◆ Data
===============

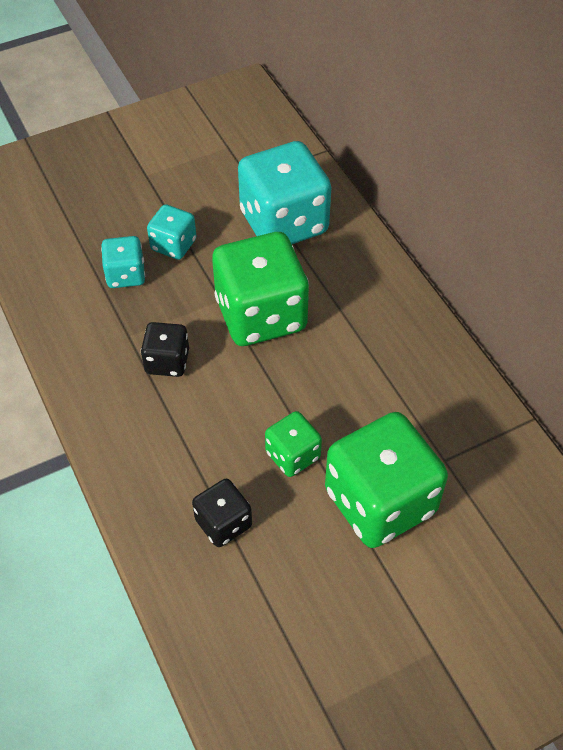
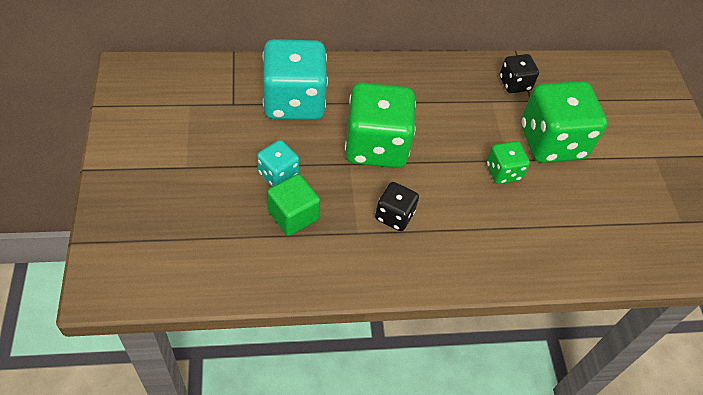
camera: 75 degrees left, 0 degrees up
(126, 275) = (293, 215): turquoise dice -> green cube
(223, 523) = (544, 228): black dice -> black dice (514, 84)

===============

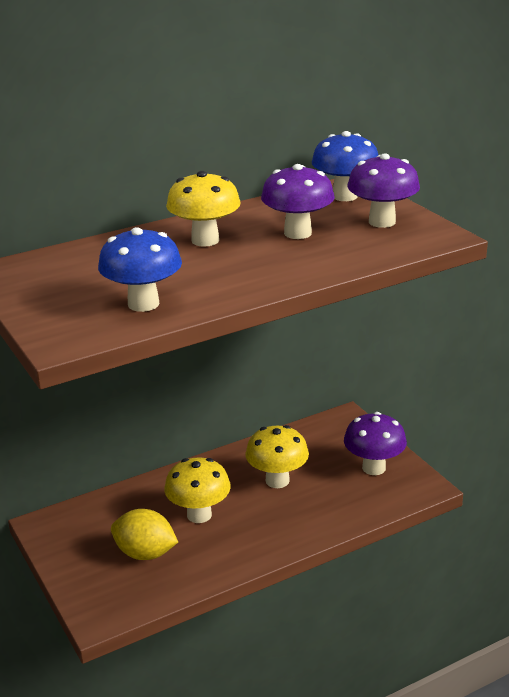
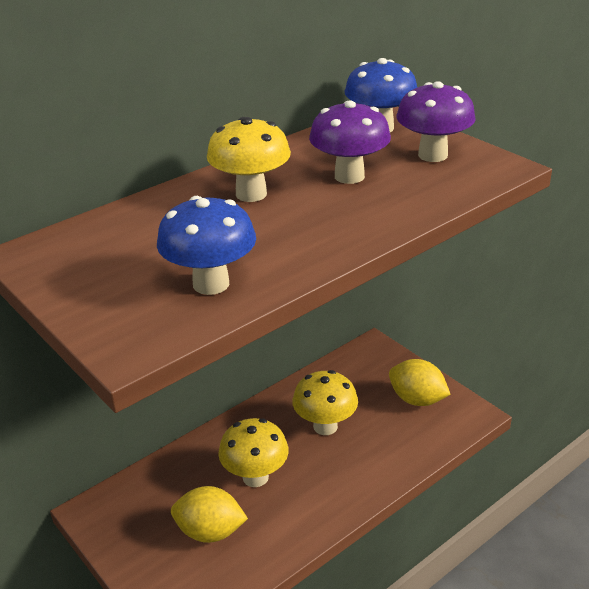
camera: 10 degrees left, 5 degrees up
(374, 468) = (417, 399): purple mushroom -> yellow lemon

===============

◆ What is being asked
Write out exactly the lines that fall from the line with "(126, 275) = (293, 215): turquoise" to the line with "(223, 523) = (544, 228): black" in the records above, keeping both ends.

◆ Your response
(126, 275) = (293, 215): turquoise dice -> green cube
(223, 523) = (544, 228): black dice -> black dice (514, 84)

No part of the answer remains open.